#### TASK BRIEF:
Produce an exact copy of the lines from the line containing "white bottle: 14 -> 11" through the last line of the listing below, both ends included, and nothing else.

#### INPUT DATA:
---

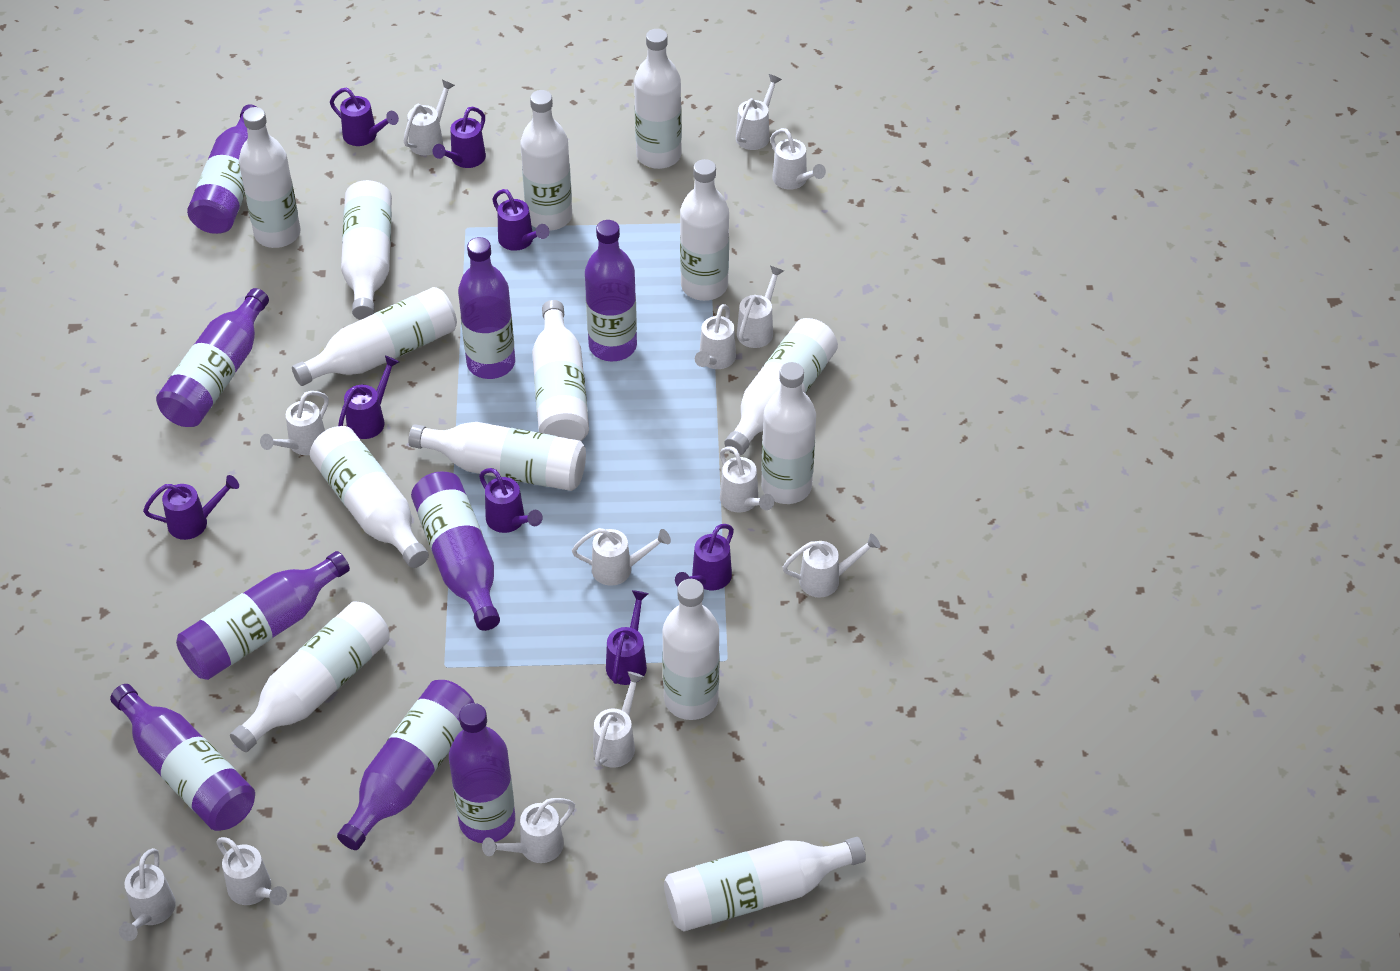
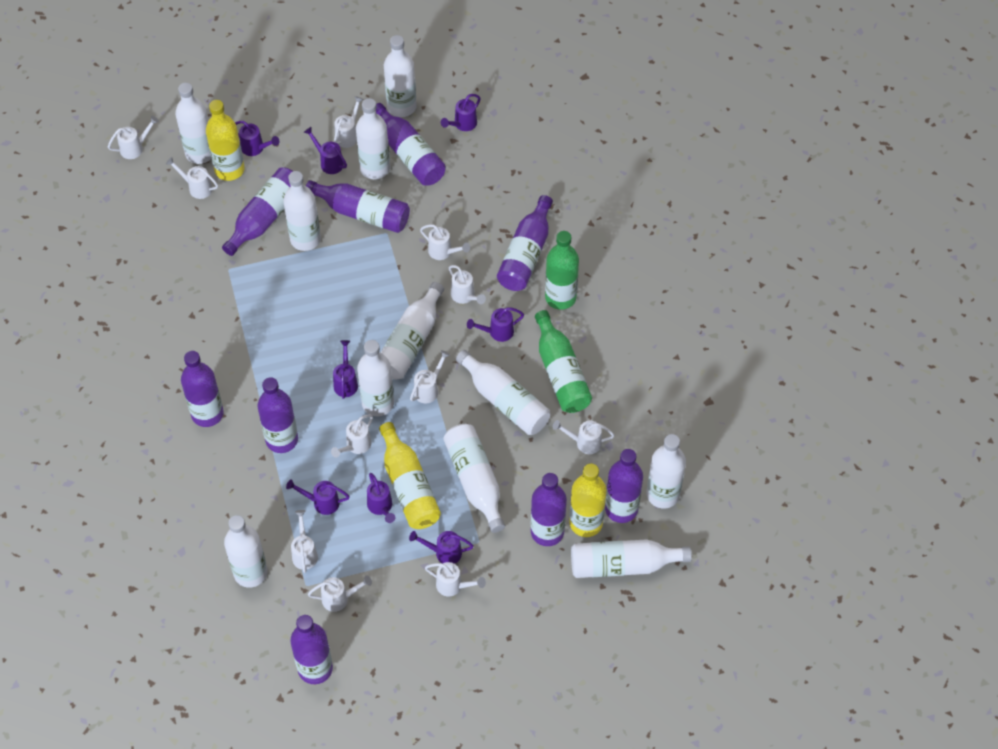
green bottle: 0 -> 2
white bottle: 14 -> 11
white watering can: 13 -> 11
yellow bottle: 0 -> 3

---

#### RESPONSE TO THE TASK:
white bottle: 14 -> 11
white watering can: 13 -> 11
yellow bottle: 0 -> 3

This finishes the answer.